(Content revision data)
········
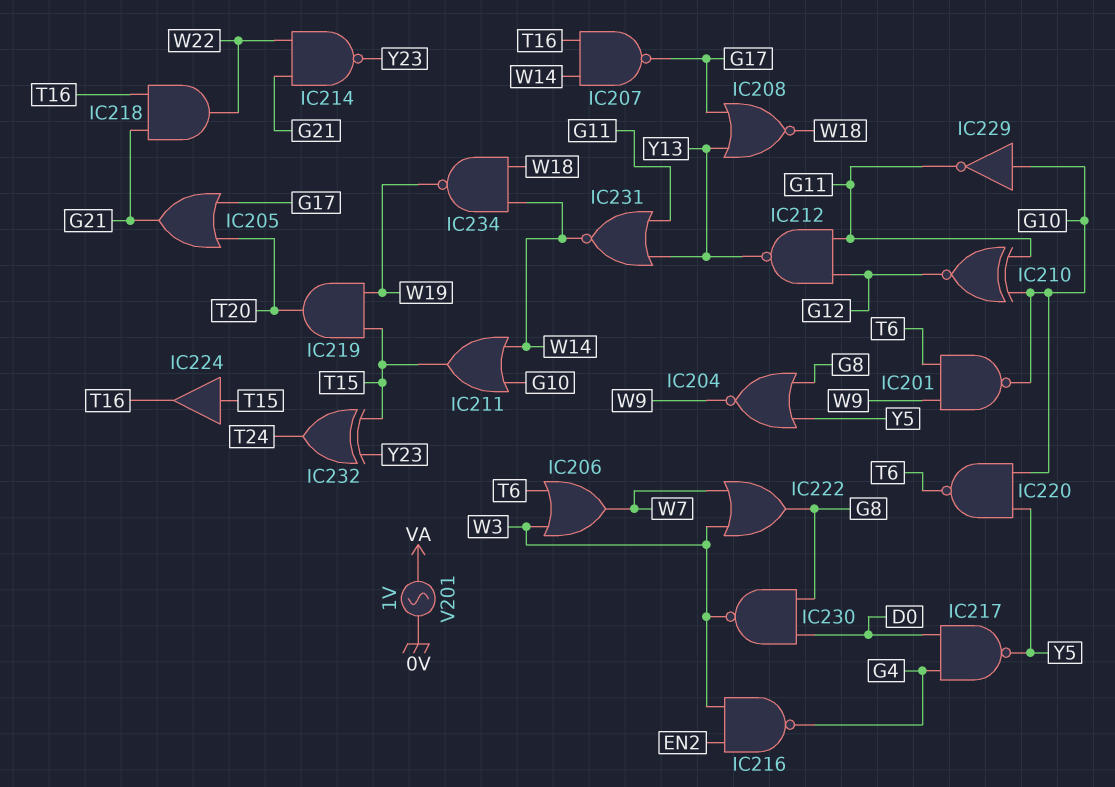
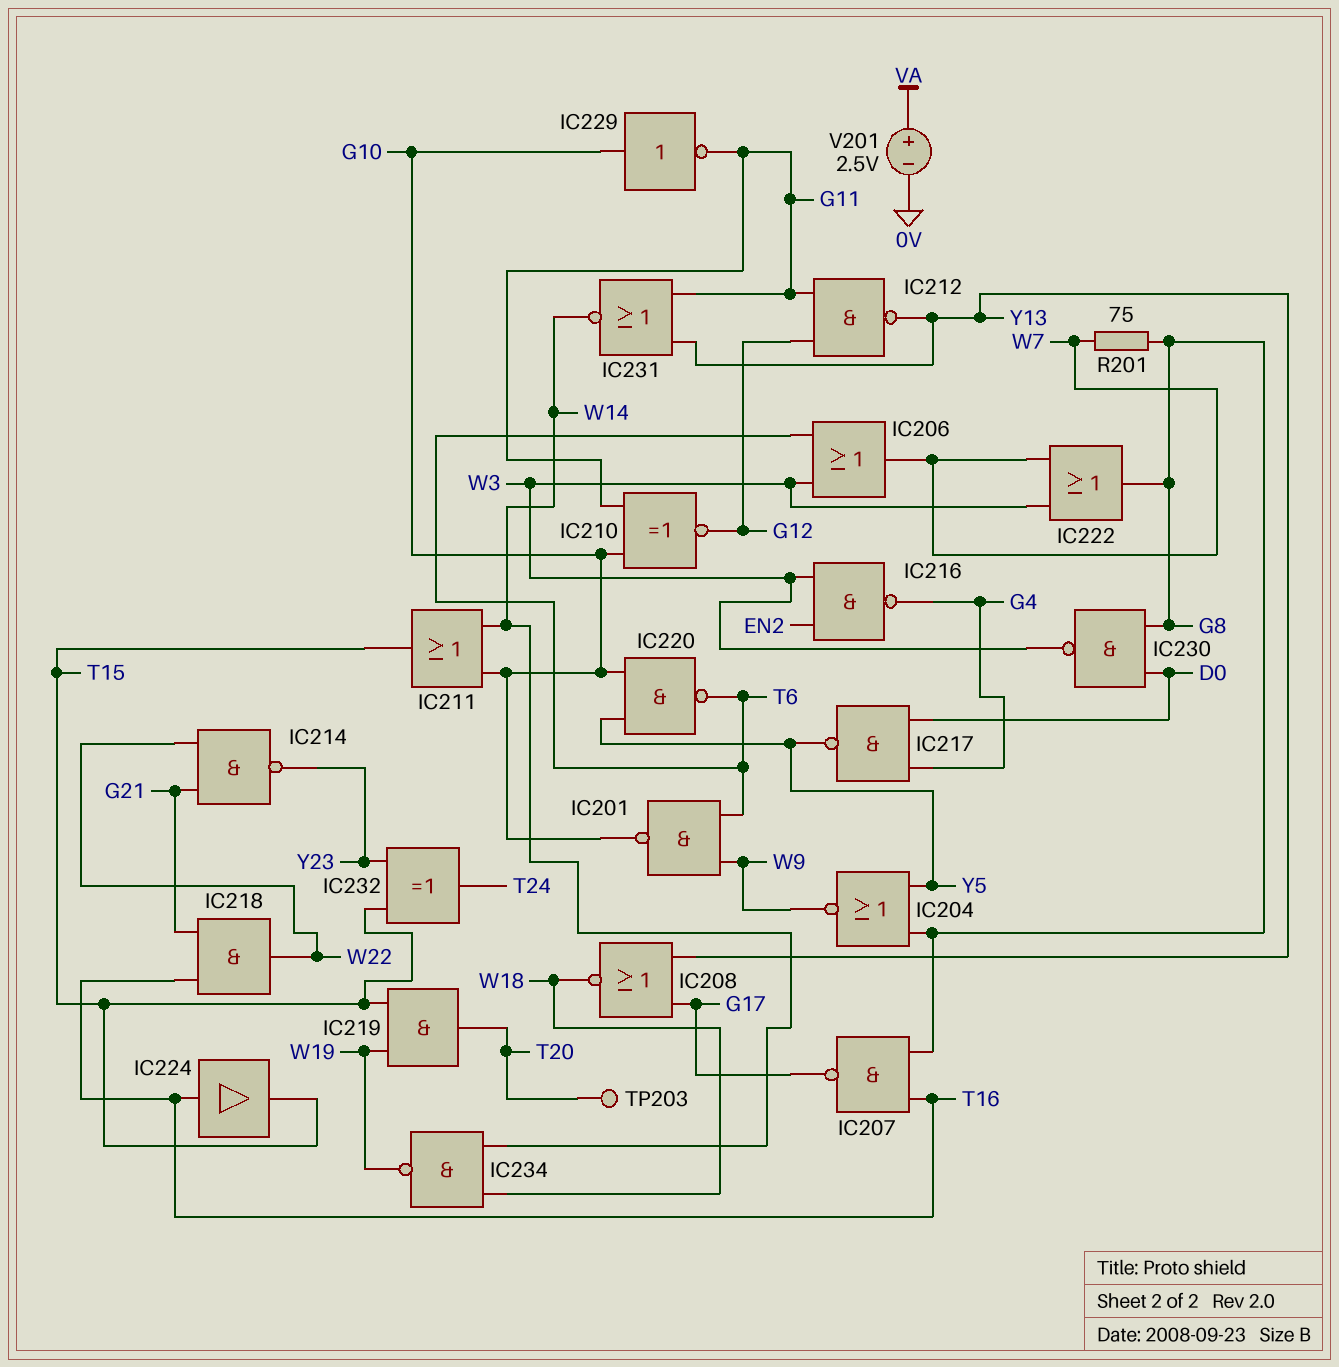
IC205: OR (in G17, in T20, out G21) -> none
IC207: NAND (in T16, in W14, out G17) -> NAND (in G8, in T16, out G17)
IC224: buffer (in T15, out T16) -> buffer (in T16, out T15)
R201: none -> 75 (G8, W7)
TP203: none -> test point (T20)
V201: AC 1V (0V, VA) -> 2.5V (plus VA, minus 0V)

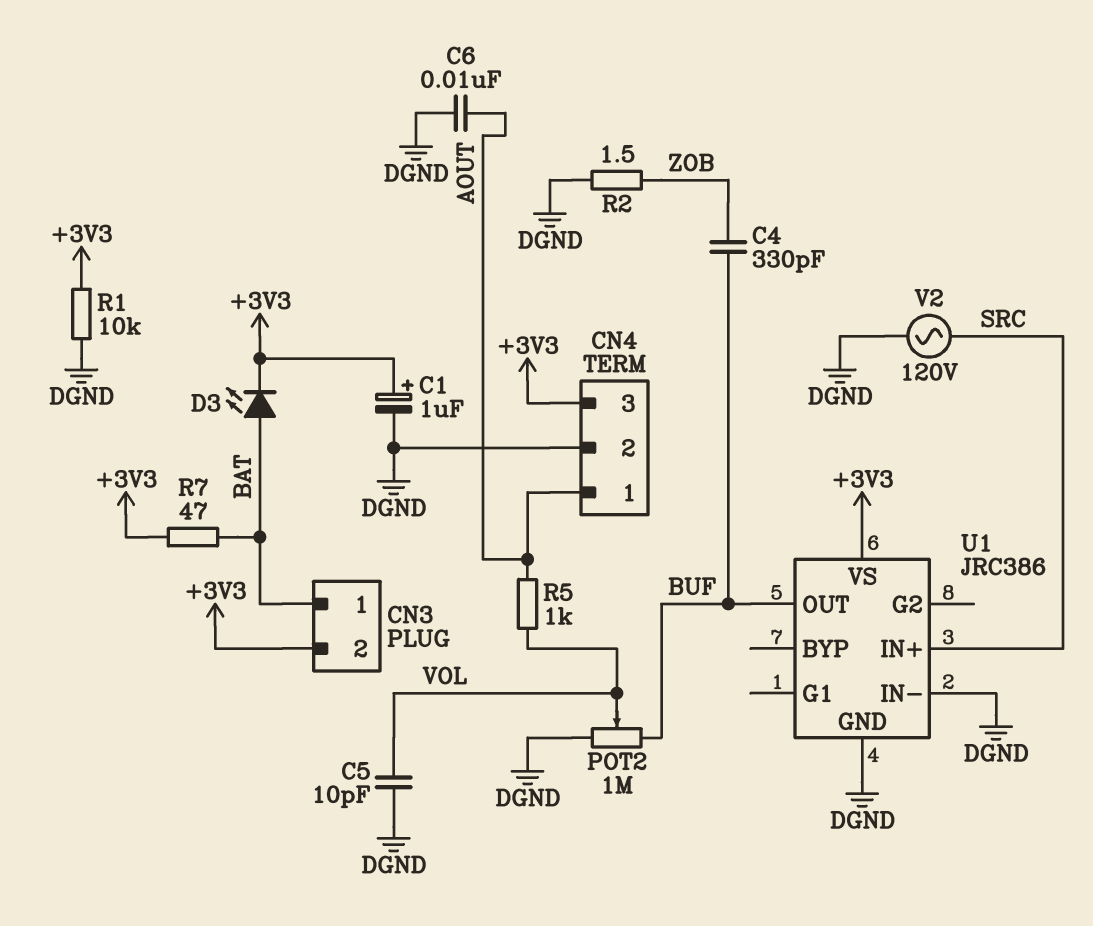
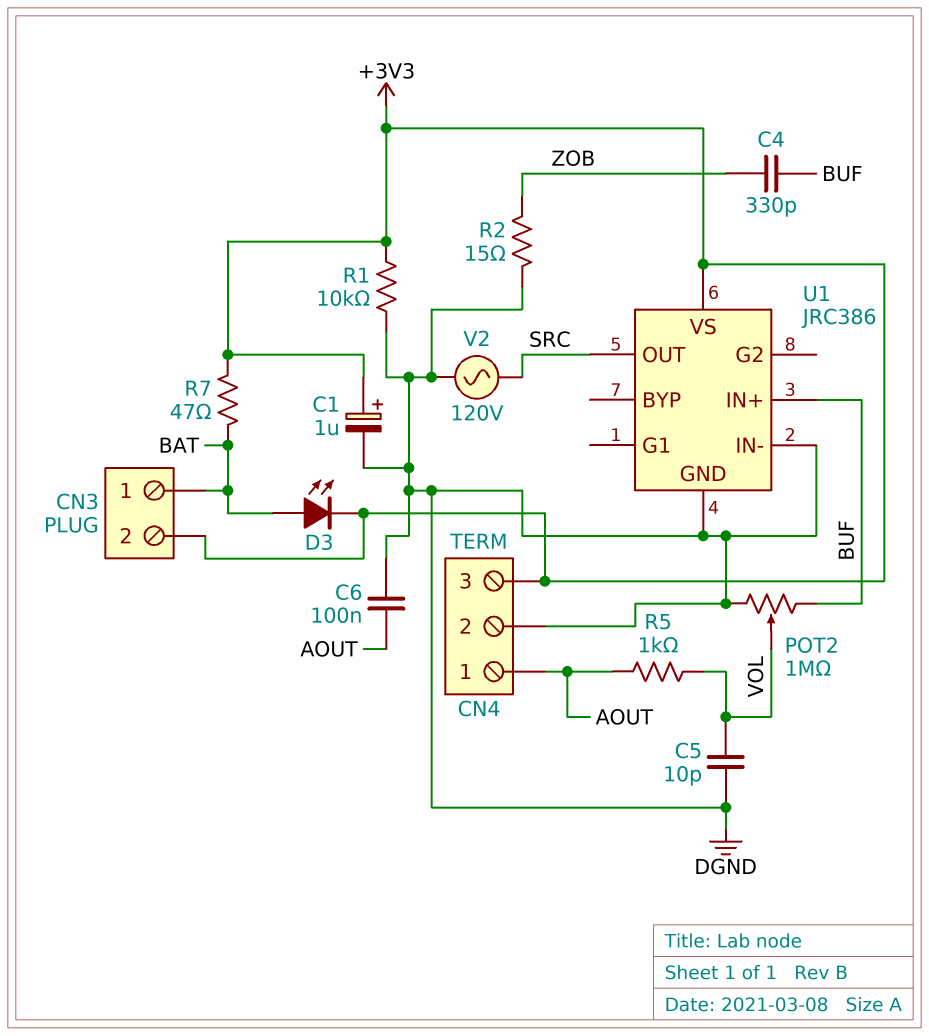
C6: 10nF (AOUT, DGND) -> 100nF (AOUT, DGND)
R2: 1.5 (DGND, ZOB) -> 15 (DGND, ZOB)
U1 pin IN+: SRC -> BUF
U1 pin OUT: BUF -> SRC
········
> [Prompt]
Beginning at the line that holds "R201: none -> 75 (G8, W7)" and ending with the last line of the entries, please set down each line exactly, leaving every picture out.

> [Answer]
R201: none -> 75 (G8, W7)
TP203: none -> test point (T20)
V201: AC 1V (0V, VA) -> 2.5V (plus VA, minus 0V)

C6: 10nF (AOUT, DGND) -> 100nF (AOUT, DGND)
R2: 1.5 (DGND, ZOB) -> 15 (DGND, ZOB)
U1 pin IN+: SRC -> BUF
U1 pin OUT: BUF -> SRC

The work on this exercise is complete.